→ The task:
Answer with one number: the count of lines in the listing below that hold the word "green".

→ Source data:
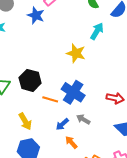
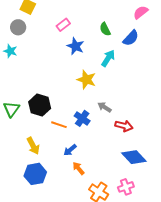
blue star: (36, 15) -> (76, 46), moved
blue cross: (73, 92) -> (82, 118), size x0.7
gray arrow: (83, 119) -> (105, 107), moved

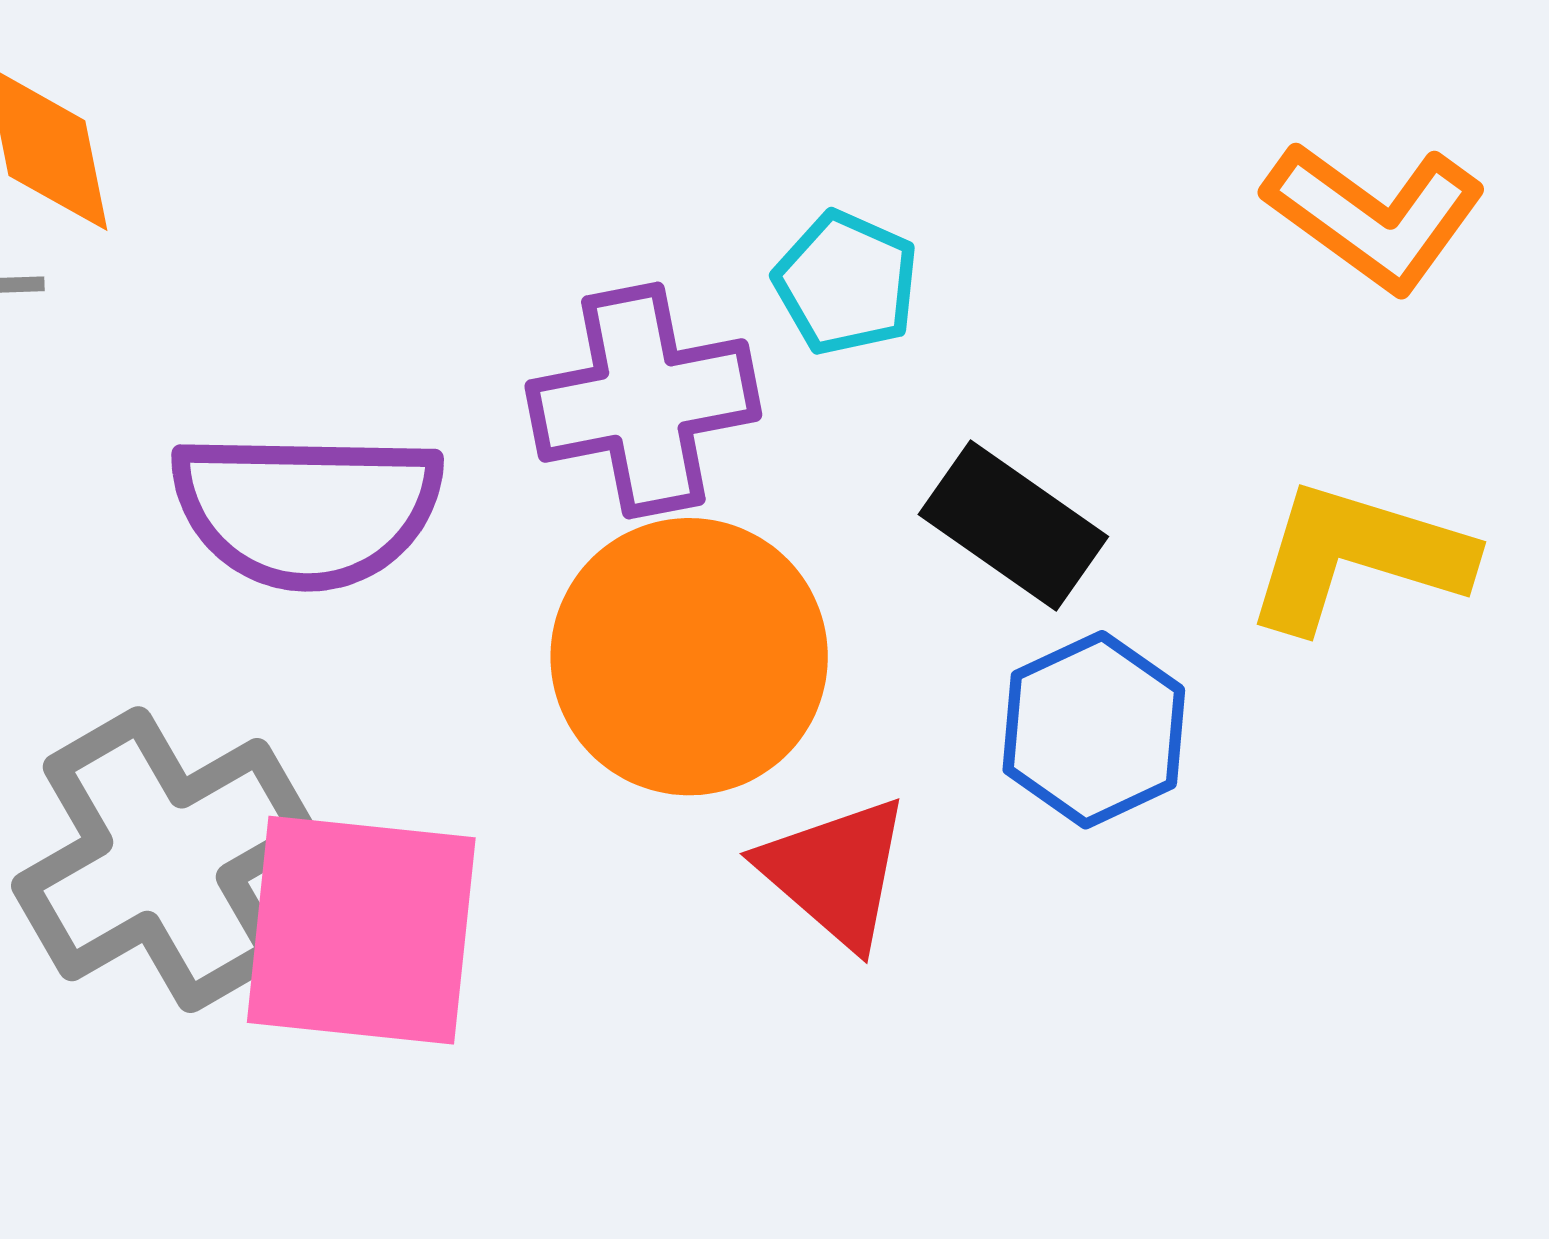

* * *

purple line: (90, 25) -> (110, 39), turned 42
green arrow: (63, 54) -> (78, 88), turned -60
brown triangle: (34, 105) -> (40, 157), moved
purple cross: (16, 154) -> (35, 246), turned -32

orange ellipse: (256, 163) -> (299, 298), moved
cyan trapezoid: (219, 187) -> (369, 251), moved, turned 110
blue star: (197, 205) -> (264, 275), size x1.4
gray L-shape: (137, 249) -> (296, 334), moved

---

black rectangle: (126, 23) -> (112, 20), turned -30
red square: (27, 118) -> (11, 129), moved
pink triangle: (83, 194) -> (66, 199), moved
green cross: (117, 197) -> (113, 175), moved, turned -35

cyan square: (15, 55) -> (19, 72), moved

→ Completed exercise:
2